*Brief*
Your output must be the line containing "(387, 192) = (781, 336): blue" followed by every later line in the entries below, all copied exactly.

*Saved data entries*
⁂
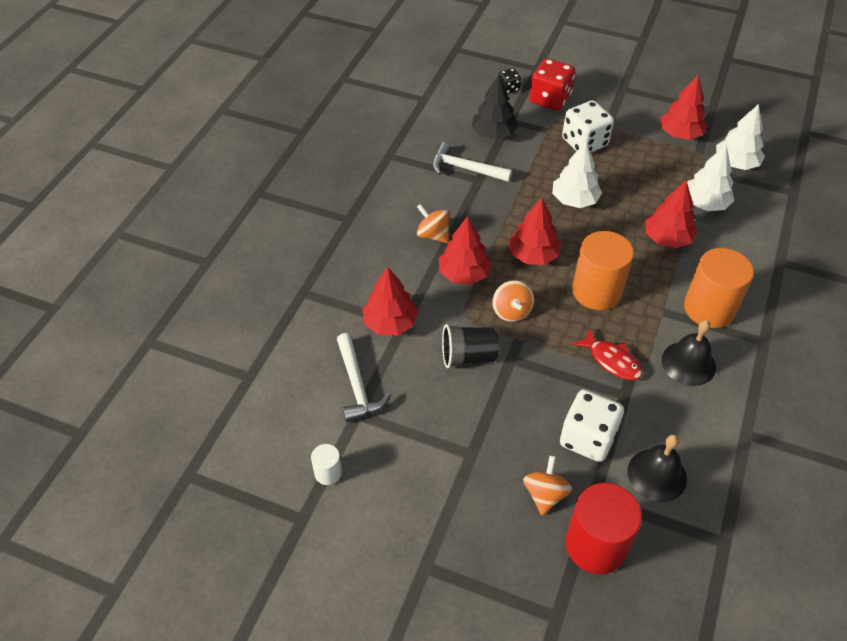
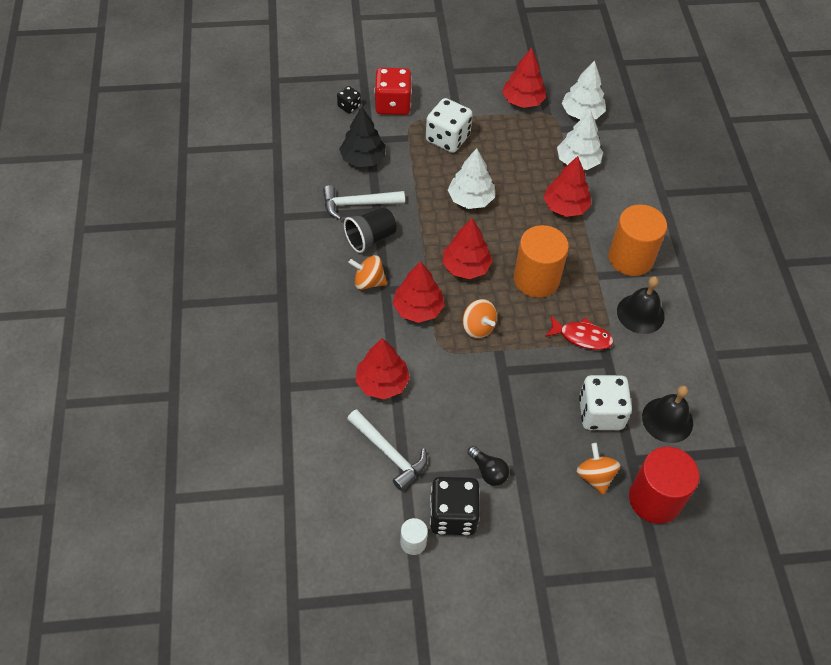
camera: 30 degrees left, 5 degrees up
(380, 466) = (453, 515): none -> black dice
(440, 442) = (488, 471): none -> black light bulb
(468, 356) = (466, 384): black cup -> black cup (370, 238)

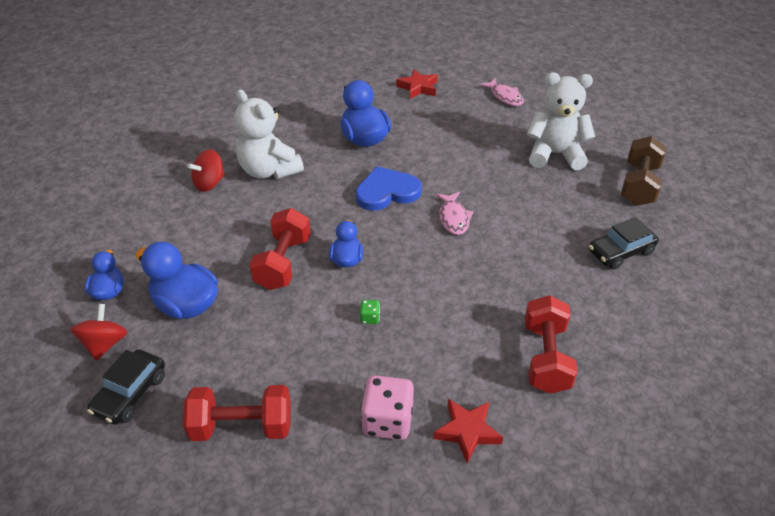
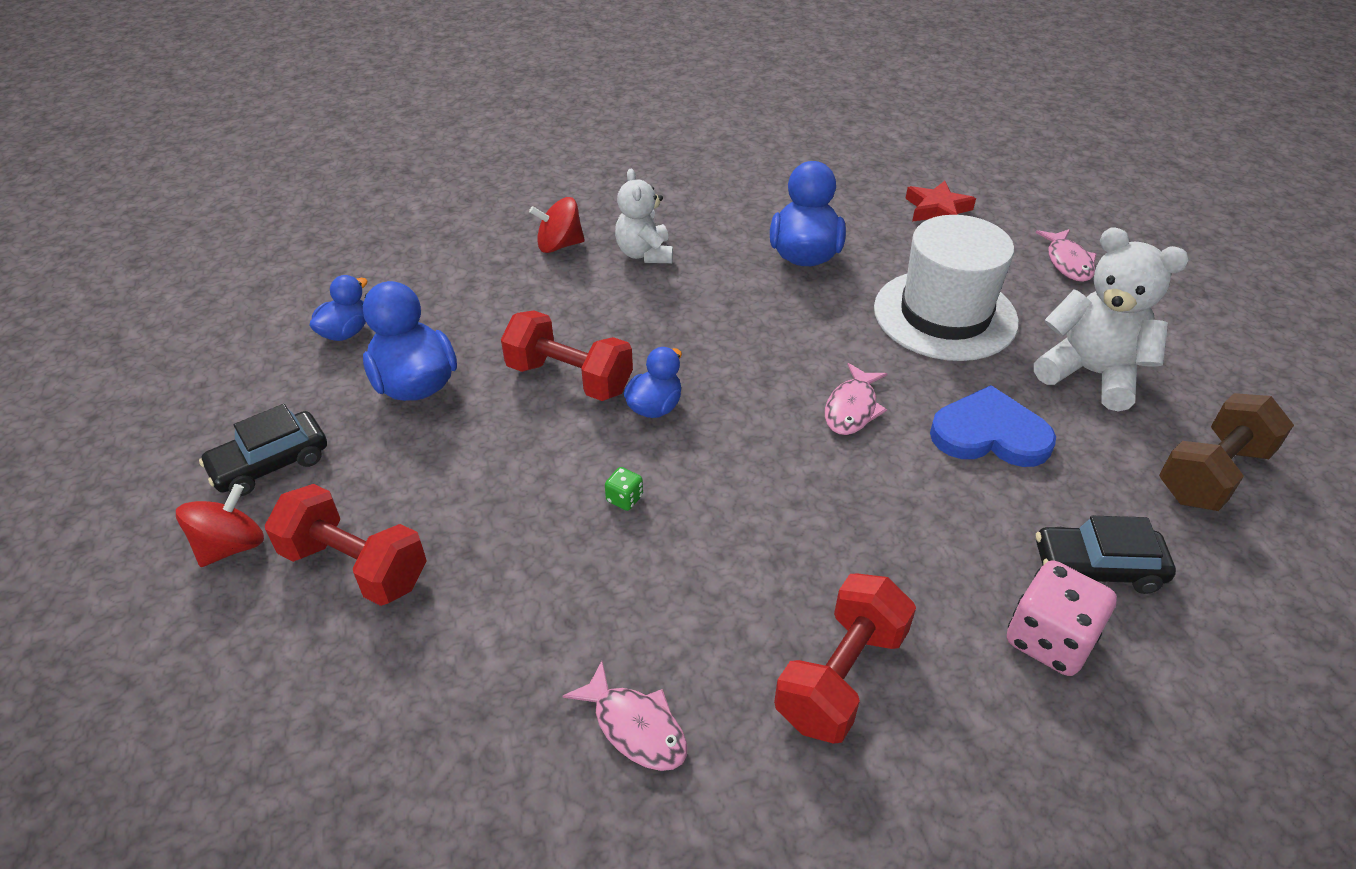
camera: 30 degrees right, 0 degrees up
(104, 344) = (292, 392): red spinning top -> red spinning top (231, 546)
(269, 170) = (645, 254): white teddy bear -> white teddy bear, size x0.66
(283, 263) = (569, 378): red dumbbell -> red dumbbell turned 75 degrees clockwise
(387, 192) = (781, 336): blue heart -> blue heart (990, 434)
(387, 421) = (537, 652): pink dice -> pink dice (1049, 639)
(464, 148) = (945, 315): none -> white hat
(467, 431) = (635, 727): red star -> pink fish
⁂
*Task output*
(387, 192) = (781, 336): blue heart -> blue heart (990, 434)
(387, 421) = (537, 652): pink dice -> pink dice (1049, 639)
(464, 148) = (945, 315): none -> white hat
(467, 431) = (635, 727): red star -> pink fish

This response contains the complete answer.